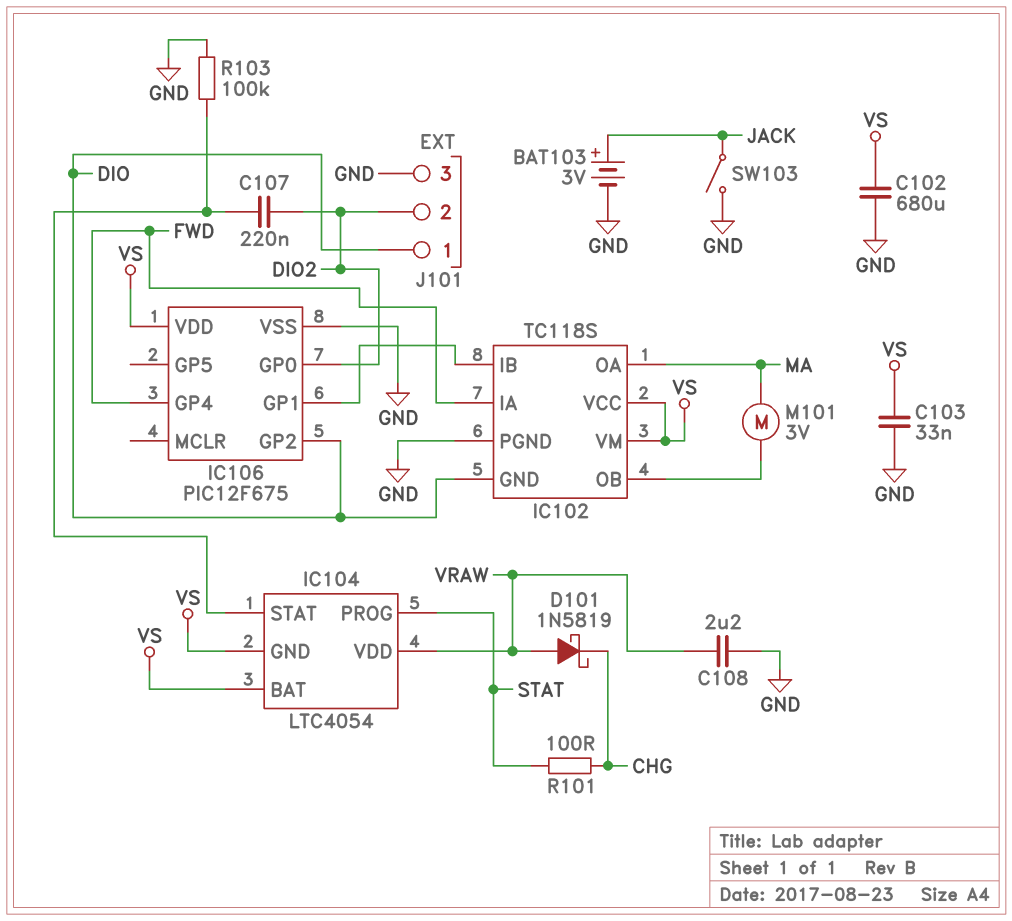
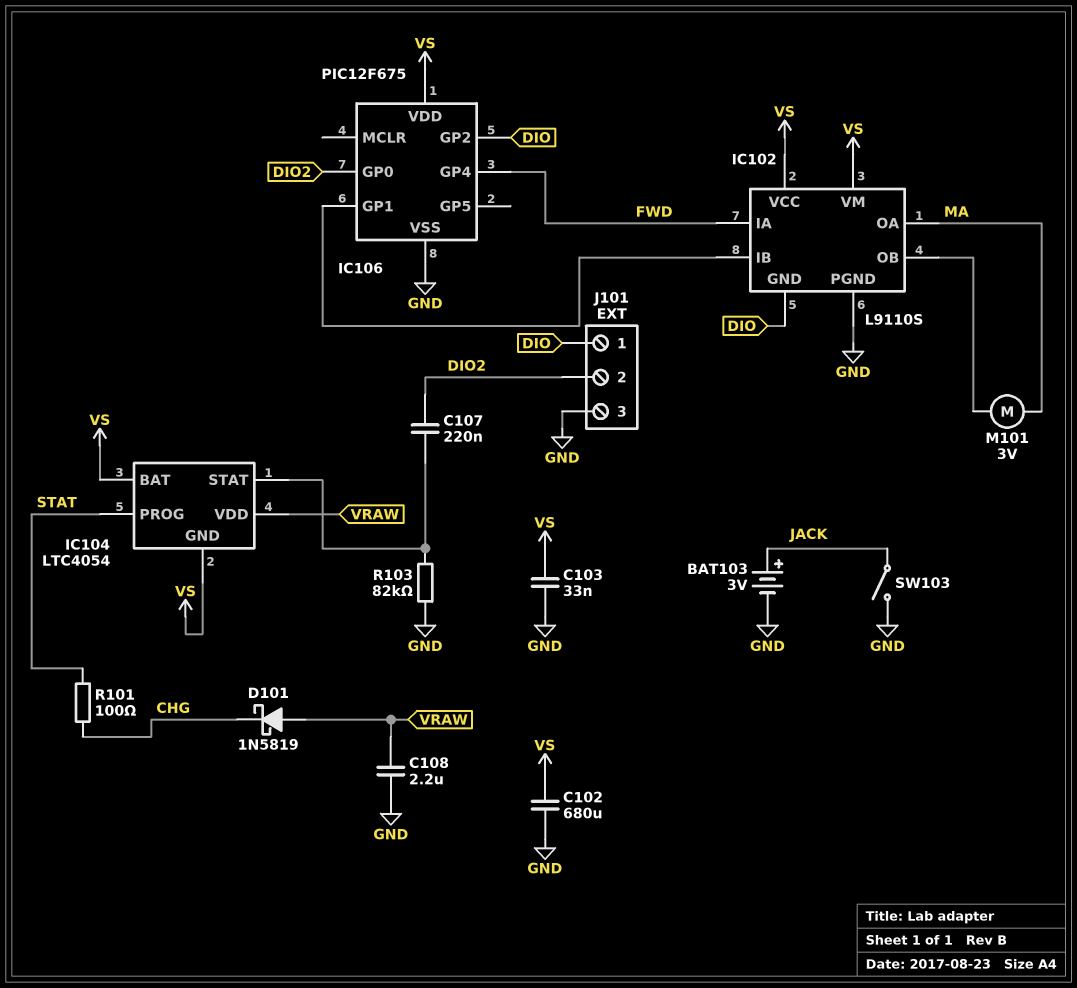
IC102: TC118S -> L9110S
R103: 100k (GND, IC104/STAT) -> 82k (GND, IC104/STAT)

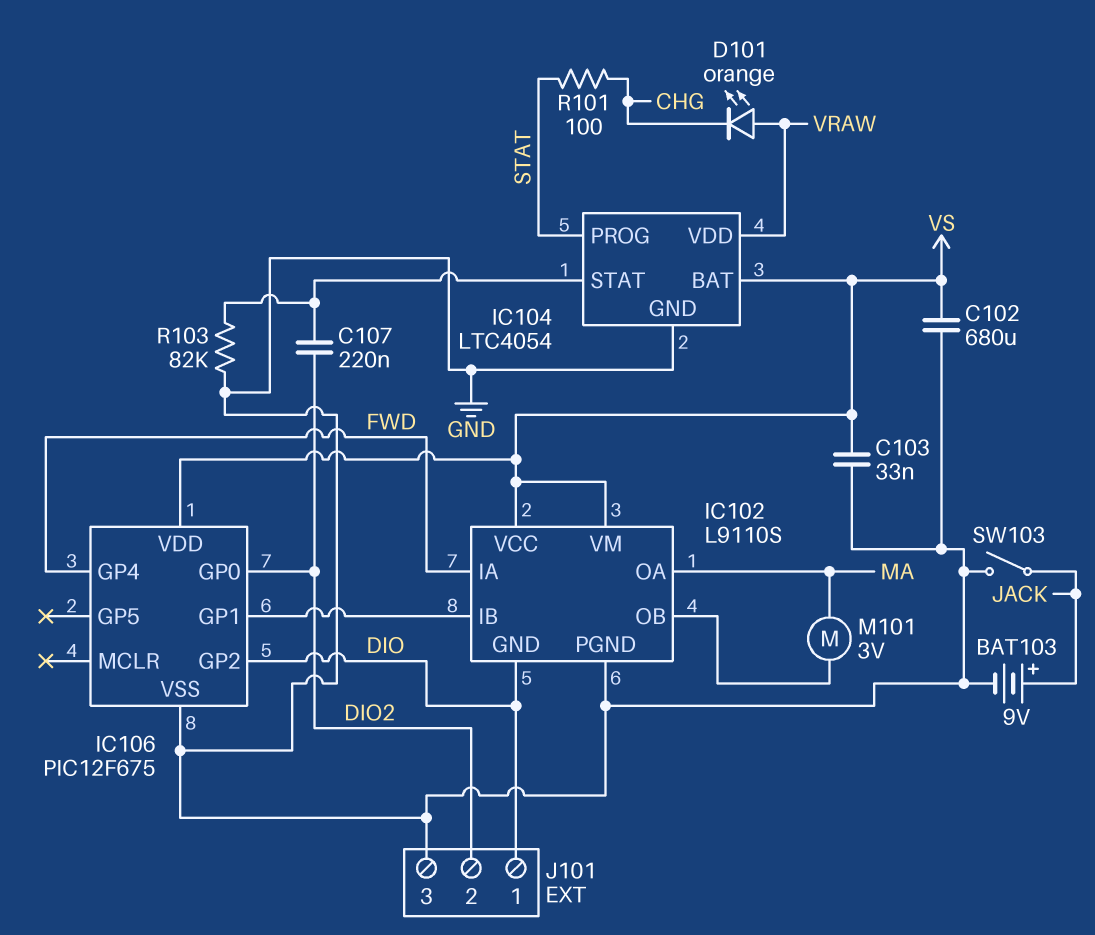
BAT103: 3V (plus JACK, minus GND) -> 9V (plus JACK, minus GND)
C108: 2.2uF (GND, VRAW) -> none
D101: schottky 1N5819 (A VRAW, K CHG) -> LED orange (A VRAW, K CHG)
IC104 pin GND: VS -> GND

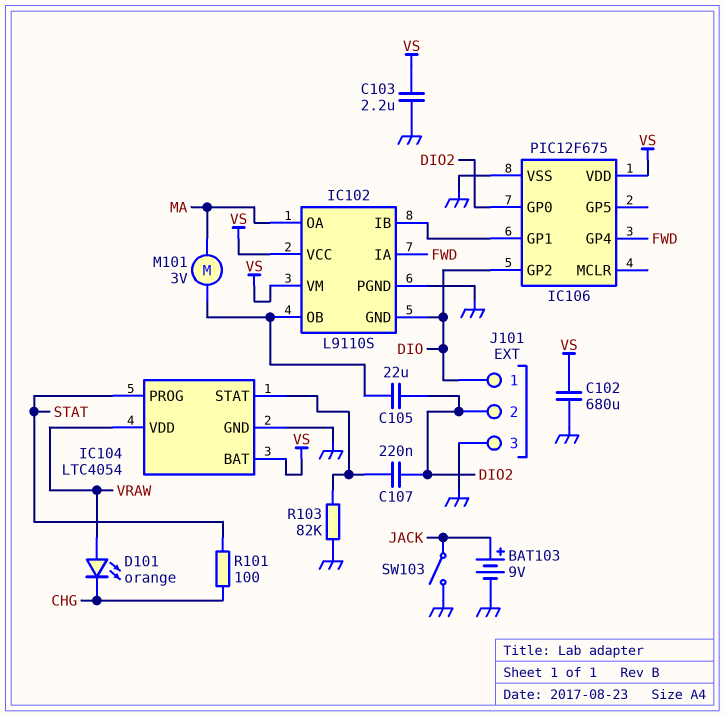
C103: 33nF (GND, VS) -> 2.2uF (GND, VS)
C105: none -> 22uF (DIO2, IC102/OB)

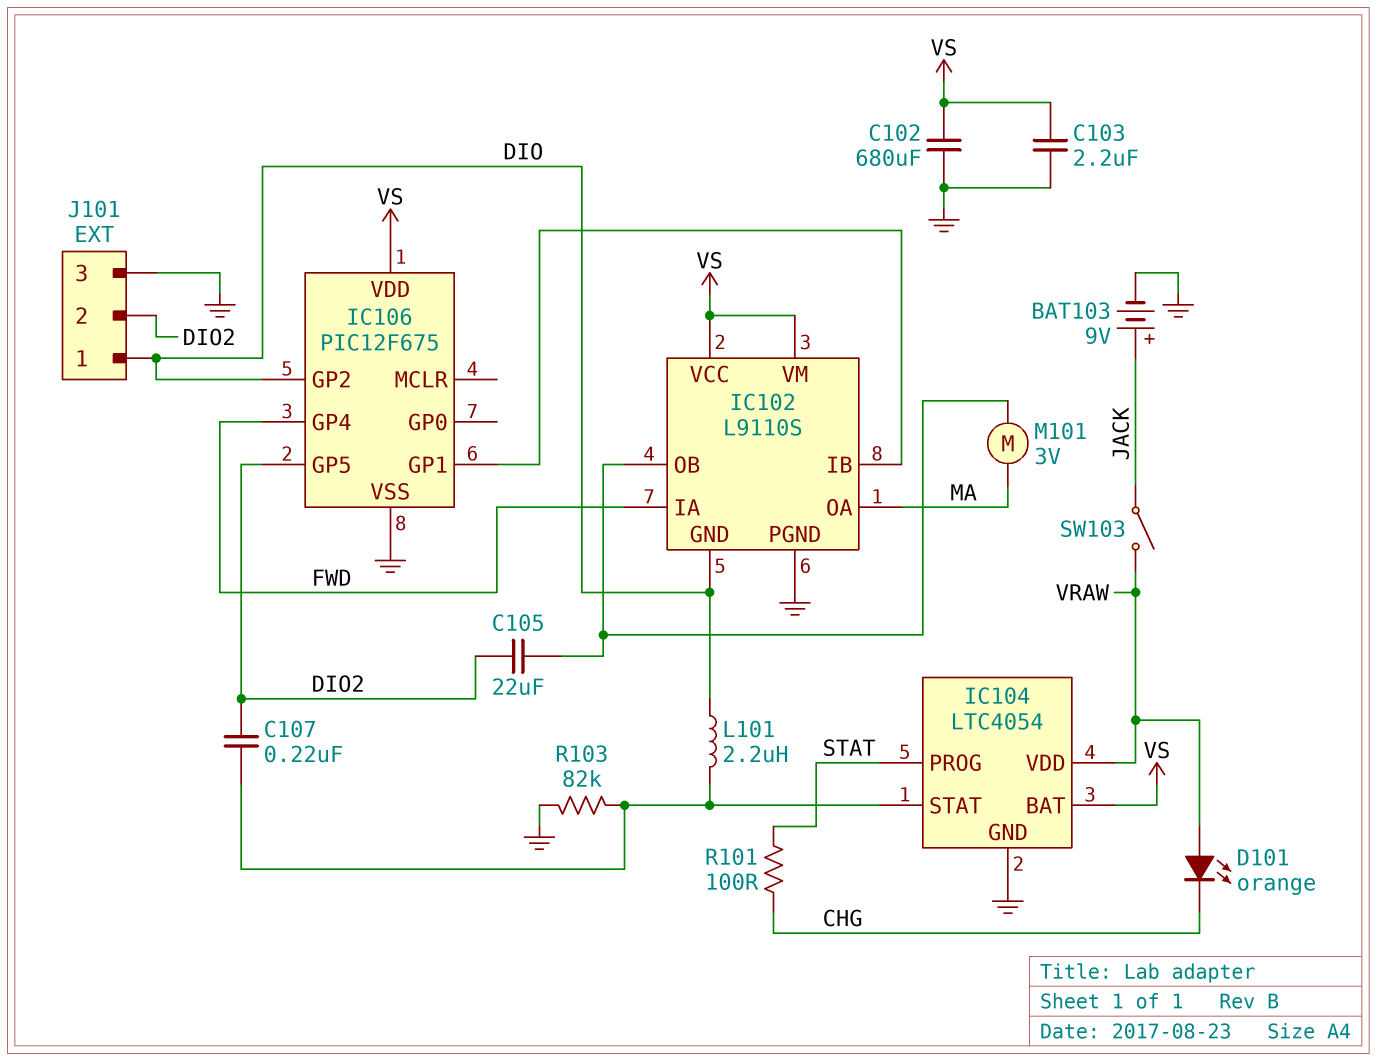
IC106 pin GP0: DIO2 -> none
IC106 pin GP5: none -> DIO2
L101: none -> 2.2uH (DIO, IC104/STAT)
SW103: switch (GND, JACK) -> switch (JACK, VRAW)

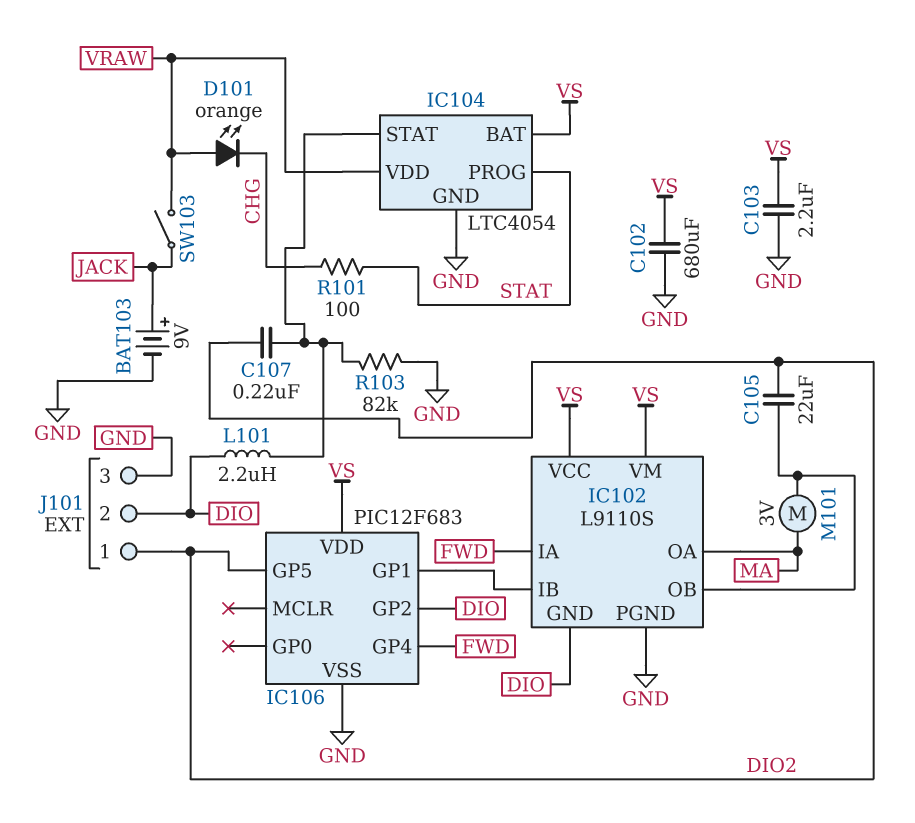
IC106: PIC12F675 -> PIC12F683
J101 pin 1: DIO -> DIO2
J101 pin 2: DIO2 -> DIO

WHAT THE EXERCISE ASKS: From the line that contains "IC106 pin GP0: DIO2 -> none" down to the final line of the entries above, please copy each line exactly, excluding pictures.

RESPONSE BELOW:
IC106 pin GP0: DIO2 -> none
IC106 pin GP5: none -> DIO2
L101: none -> 2.2uH (DIO, IC104/STAT)
SW103: switch (GND, JACK) -> switch (JACK, VRAW)

IC106: PIC12F675 -> PIC12F683
J101 pin 1: DIO -> DIO2
J101 pin 2: DIO2 -> DIO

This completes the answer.